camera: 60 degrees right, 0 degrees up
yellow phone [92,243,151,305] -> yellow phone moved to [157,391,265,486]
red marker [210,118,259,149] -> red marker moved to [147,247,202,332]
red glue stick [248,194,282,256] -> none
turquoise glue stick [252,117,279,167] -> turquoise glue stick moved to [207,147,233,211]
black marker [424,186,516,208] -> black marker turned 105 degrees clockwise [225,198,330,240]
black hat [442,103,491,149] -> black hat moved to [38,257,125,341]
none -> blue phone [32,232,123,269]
·····
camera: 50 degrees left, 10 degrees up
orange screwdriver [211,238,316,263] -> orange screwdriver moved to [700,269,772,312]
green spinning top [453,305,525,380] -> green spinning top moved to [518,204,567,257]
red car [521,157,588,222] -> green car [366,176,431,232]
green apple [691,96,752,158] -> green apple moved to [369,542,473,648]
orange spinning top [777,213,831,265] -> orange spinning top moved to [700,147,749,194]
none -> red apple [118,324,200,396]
·····
* _Problem requirements_: Look through the entries above and quote exactly the lines from the line with "yellow phone [92,243,151,305]" to the line with "black marker [424,186,516,208]", counting both of those lines.

* _Written solution_:
yellow phone [92,243,151,305] -> yellow phone moved to [157,391,265,486]
red marker [210,118,259,149] -> red marker moved to [147,247,202,332]
red glue stick [248,194,282,256] -> none
turquoise glue stick [252,117,279,167] -> turquoise glue stick moved to [207,147,233,211]
black marker [424,186,516,208] -> black marker turned 105 degrees clockwise [225,198,330,240]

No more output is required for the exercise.